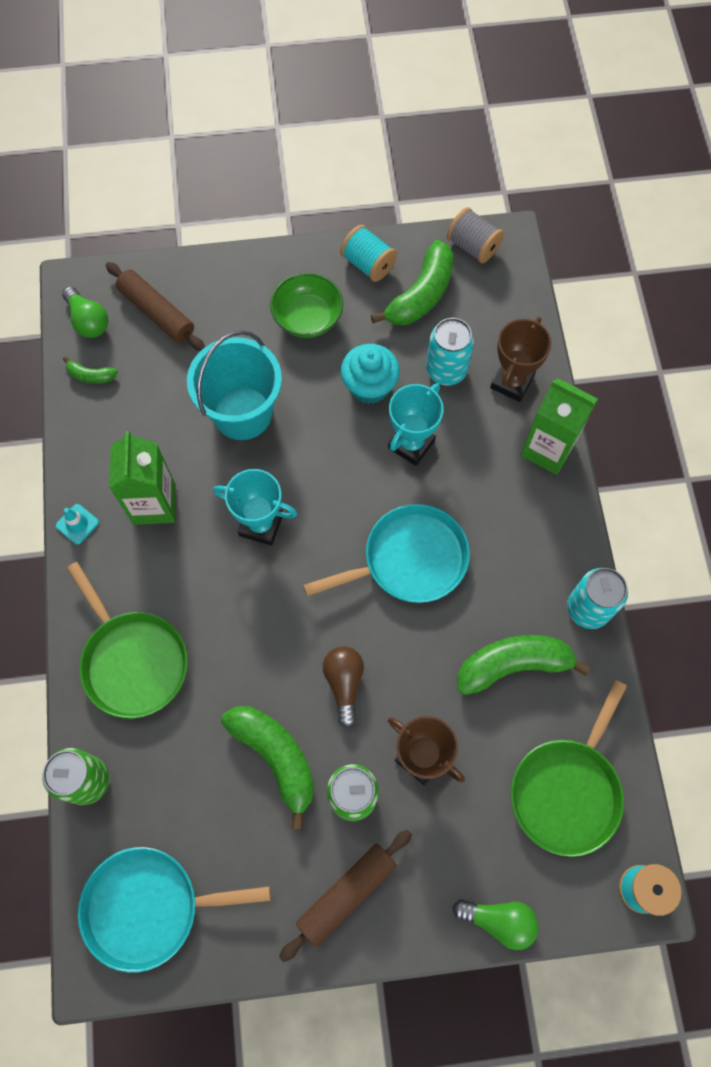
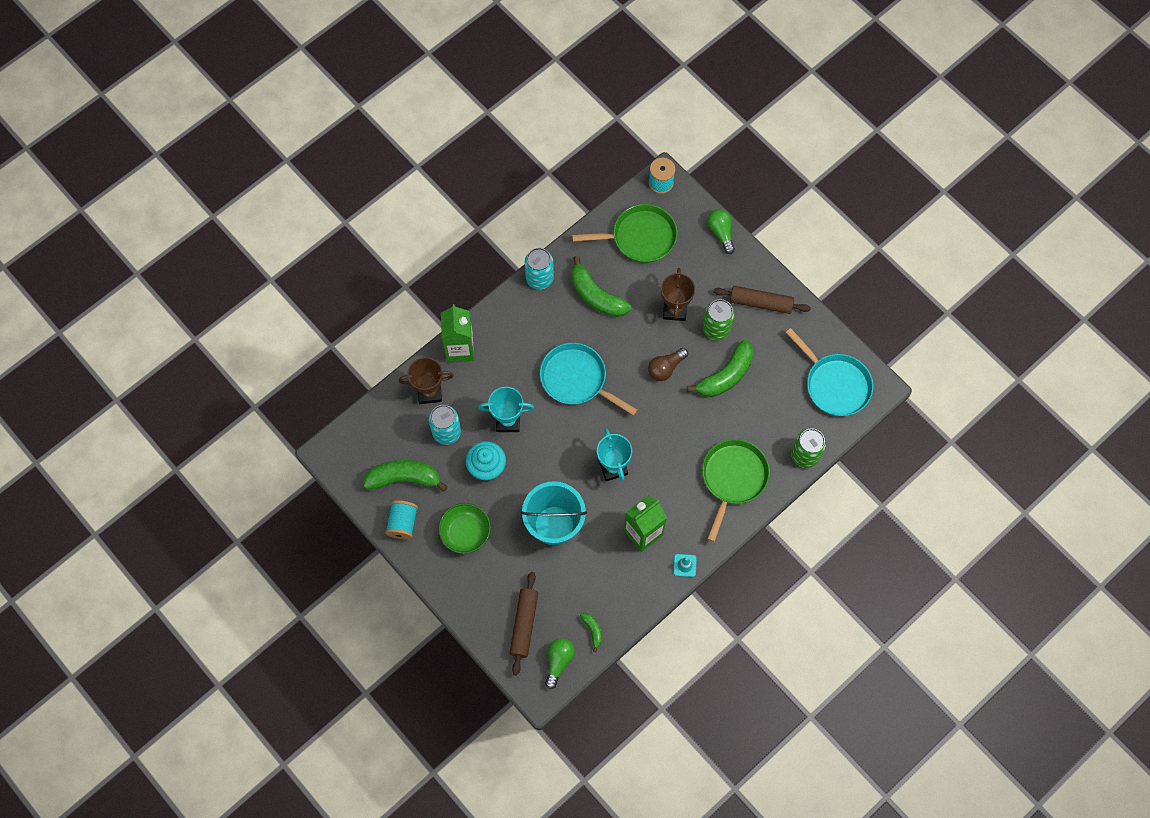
camera: 125 degrees left, 0 degrees up
(275, 757) = (725, 375): green banana -> green banana turned 150 degrees counterclockwise
(473, 246) = (348, 470): grey spool -> none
-------
:: Task to complete ::
The answer must be the line containing "(275, 757) = (725, 375): green" and every line after it to the end of the data, exactly as written.

:: Your response ::
(275, 757) = (725, 375): green banana -> green banana turned 150 degrees counterclockwise
(473, 246) = (348, 470): grey spool -> none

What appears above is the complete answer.